(EXERCISE OBJECTIVE): Drop every picture. Return the rest of the entries exactly.
########################################
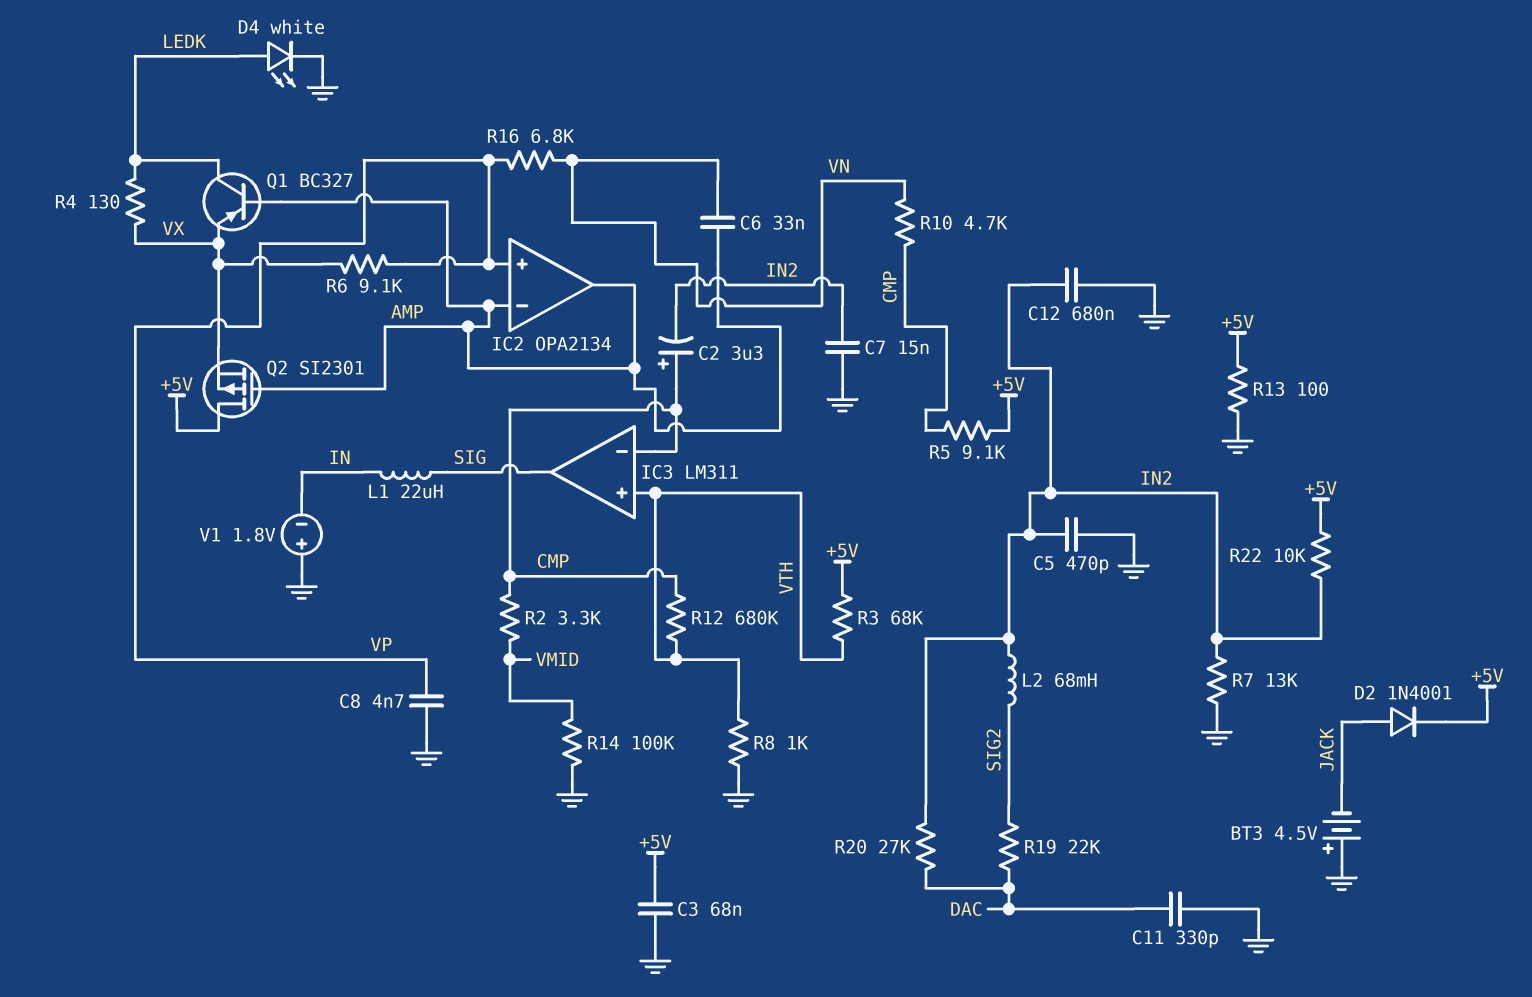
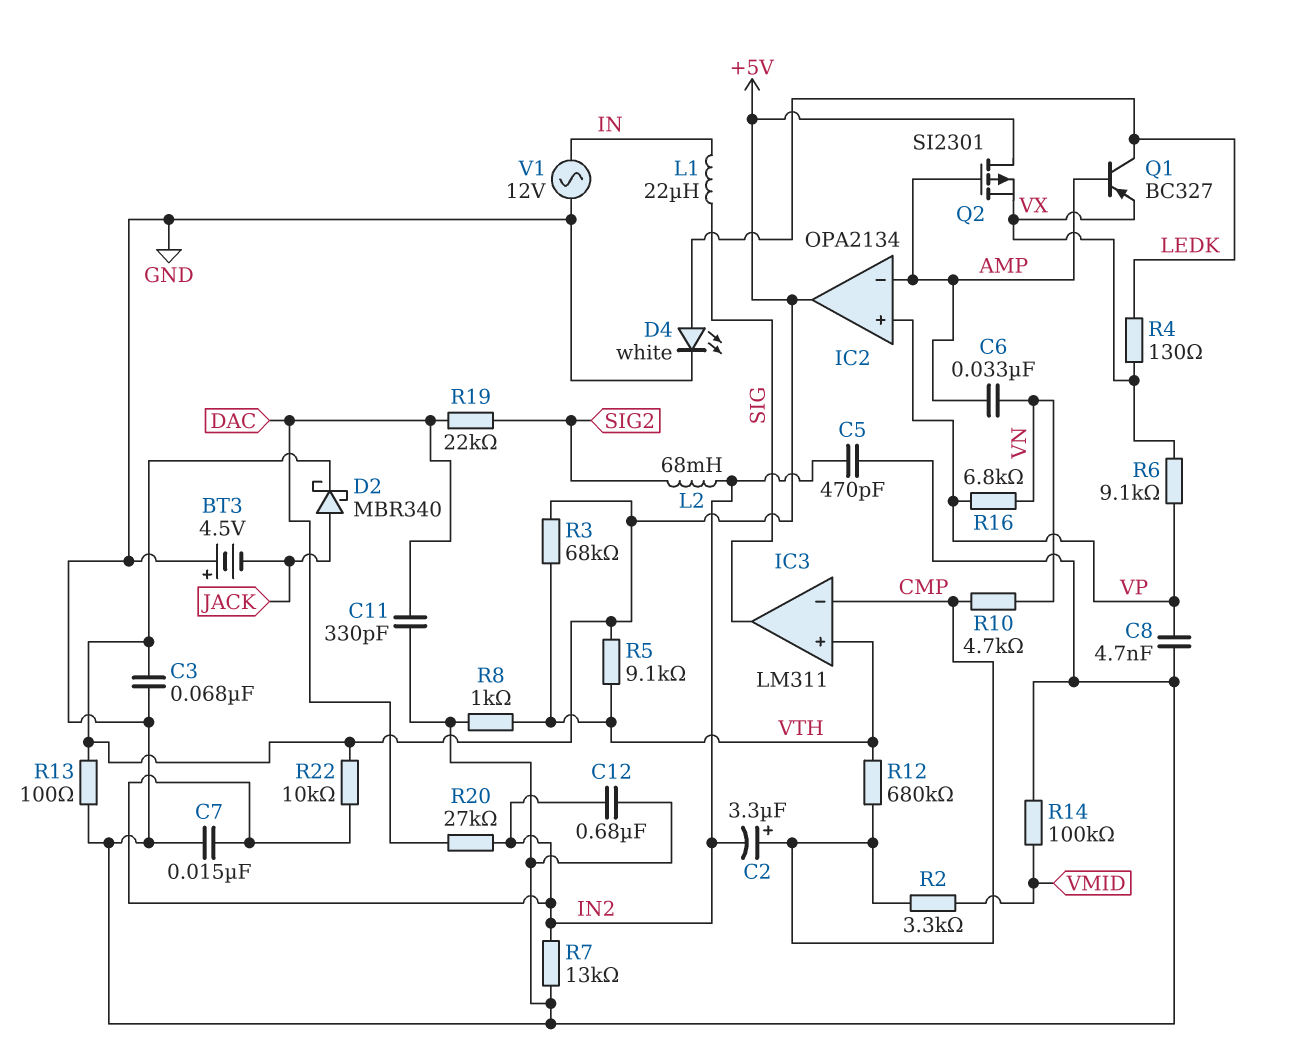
D2: diode 1N4001 (A JACK, K +5V) -> schottky MBR340 (A JACK, K +5V)
IC2 pin out: AMP -> +5V
R5: 9.1k (+5V, CMP) -> 9.1k (+5V, VTH)
V1: 1.8V (plus GND, minus IN) -> AC 12V (GND, IN)

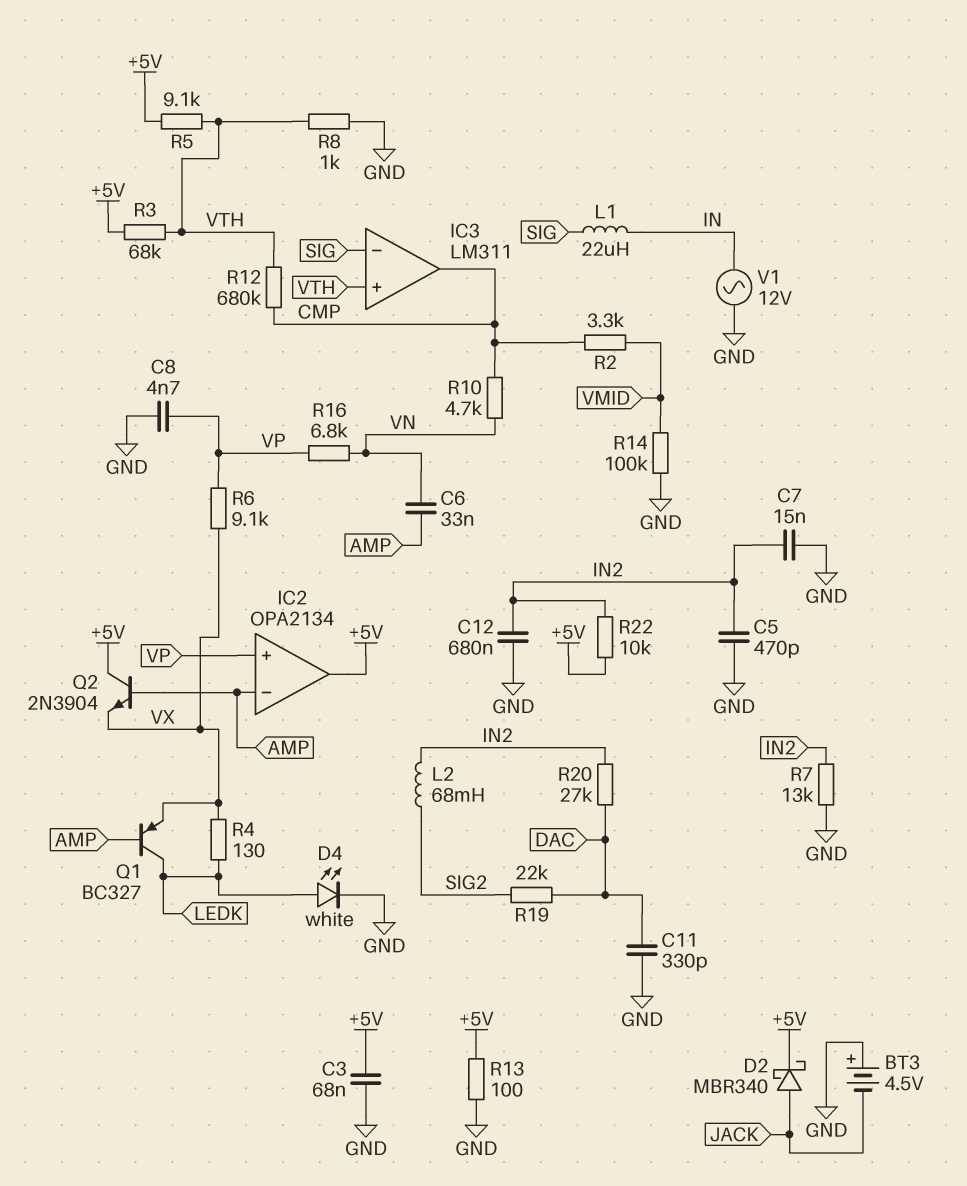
C2: 3.3uF (plus CMP, minus IN2) -> none
IC3 pin in-: CMP -> SIG
IC3 pin out: SIG -> CMP
Q2: PMOS SI2301 (G AMP, D +5V, S VX) -> NPN 2N3904 (B AMP, C +5V, E VX)

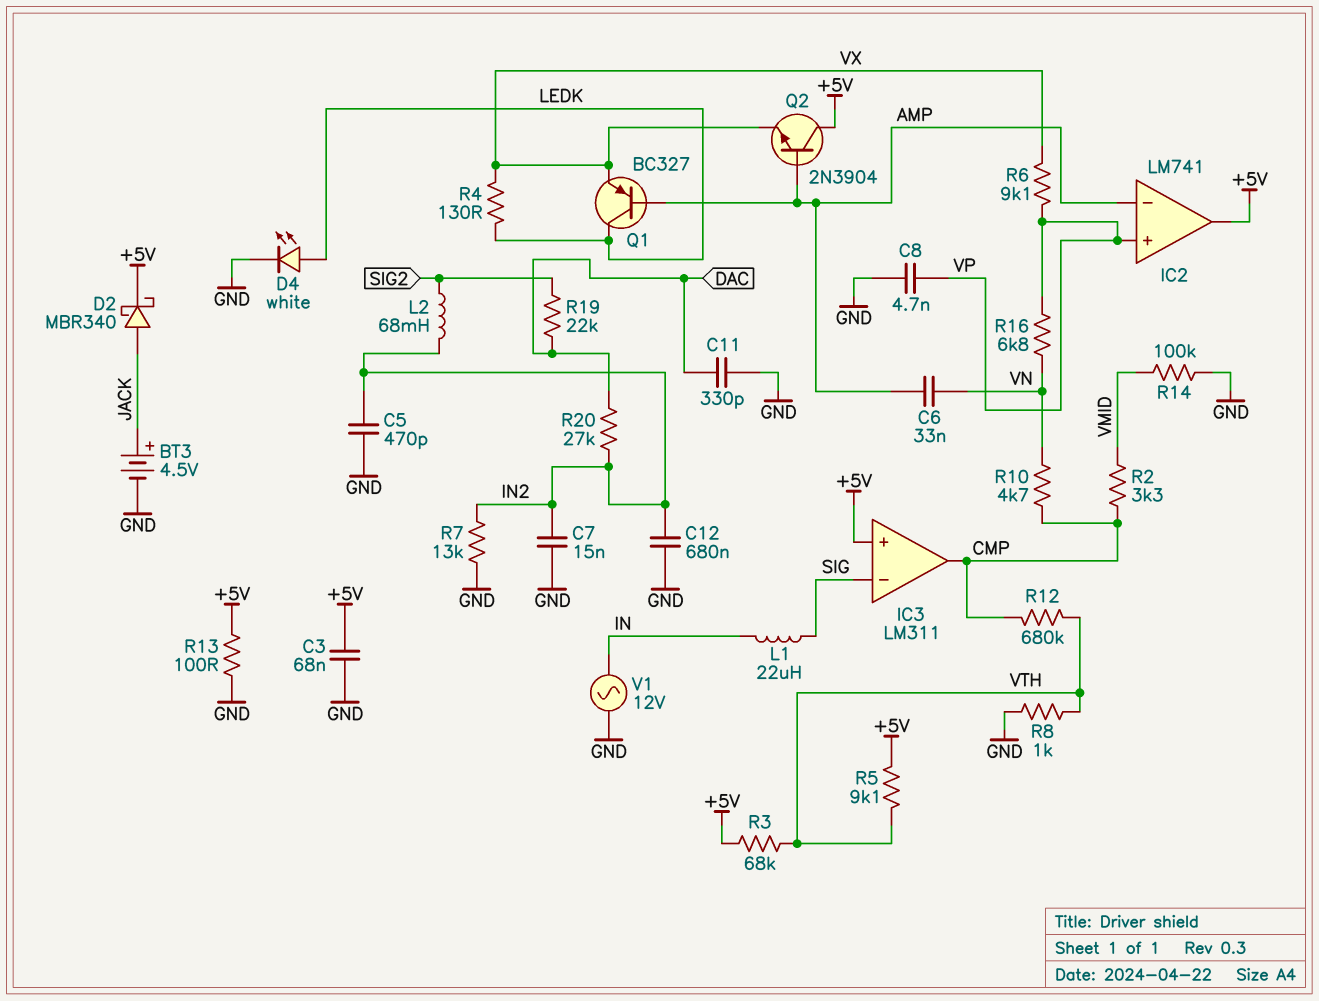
BT3: 4.5V (plus GND, minus JACK) -> 4.5V (plus JACK, minus GND)
IC2: OPA2134 -> LM741
IC3 pin in+: VTH -> +5V
R22: 10k (+5V, IN2) -> none

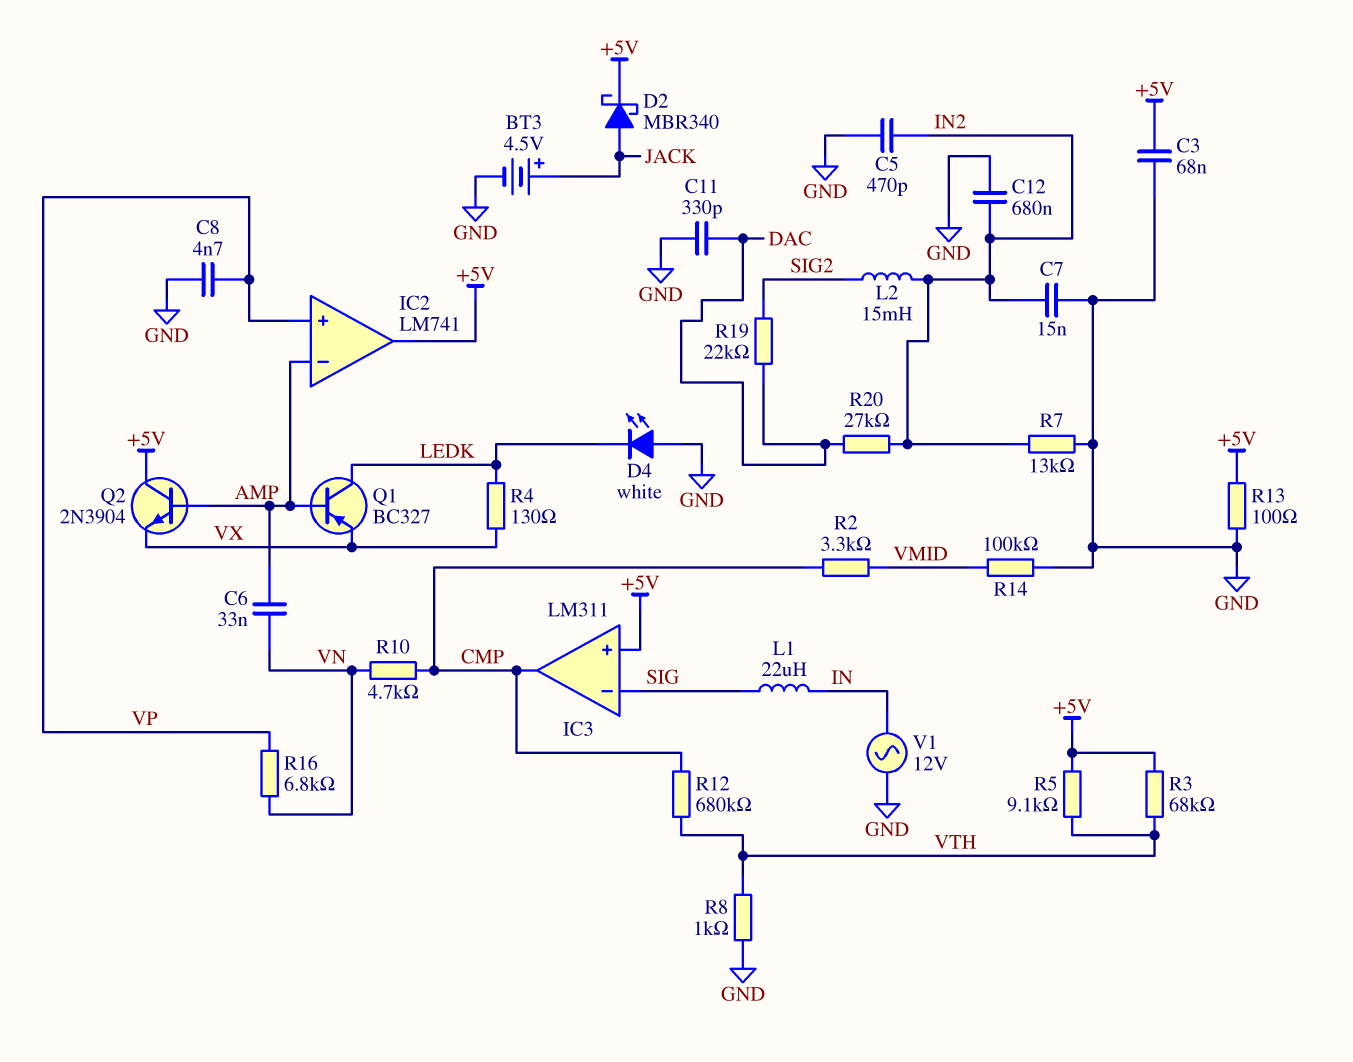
D4: LED white (A LEDK, K GND) -> LED white (A GND, K LEDK)
L2: 68mH (IN2, SIG2) -> 15mH (IN2, SIG2)
R6: 9.1k (VP, VX) -> none

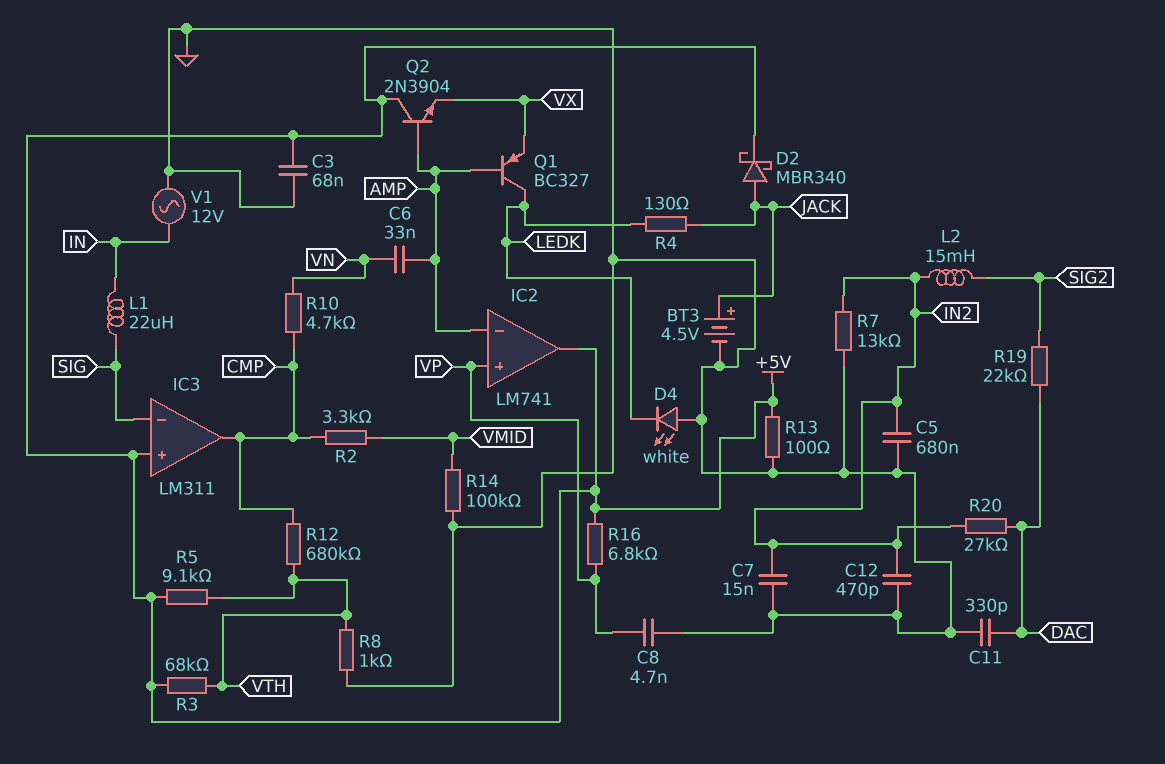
C5: 470pF (GND, IN2) -> 680nF (GND, IN2)
C12: 680nF (GND, IN2) -> 470pF (GND, IN2)
R4: 130 (LEDK, VX) -> 130 (JACK, LEDK)
R16: 6.8k (VN, VP) -> 6.8k (+5V, VP)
########################################
(YOUR RESPONSE):
D2: diode 1N4001 (A JACK, K +5V) -> schottky MBR340 (A JACK, K +5V)
IC2 pin out: AMP -> +5V
R5: 9.1k (+5V, CMP) -> 9.1k (+5V, VTH)
V1: 1.8V (plus GND, minus IN) -> AC 12V (GND, IN)

C2: 3.3uF (plus CMP, minus IN2) -> none
IC3 pin in-: CMP -> SIG
IC3 pin out: SIG -> CMP
Q2: PMOS SI2301 (G AMP, D +5V, S VX) -> NPN 2N3904 (B AMP, C +5V, E VX)

BT3: 4.5V (plus GND, minus JACK) -> 4.5V (plus JACK, minus GND)
IC2: OPA2134 -> LM741
IC3 pin in+: VTH -> +5V
R22: 10k (+5V, IN2) -> none

D4: LED white (A LEDK, K GND) -> LED white (A GND, K LEDK)
L2: 68mH (IN2, SIG2) -> 15mH (IN2, SIG2)
R6: 9.1k (VP, VX) -> none

C5: 470pF (GND, IN2) -> 680nF (GND, IN2)
C12: 680nF (GND, IN2) -> 470pF (GND, IN2)
R4: 130 (LEDK, VX) -> 130 (JACK, LEDK)
R16: 6.8k (VN, VP) -> 6.8k (+5V, VP)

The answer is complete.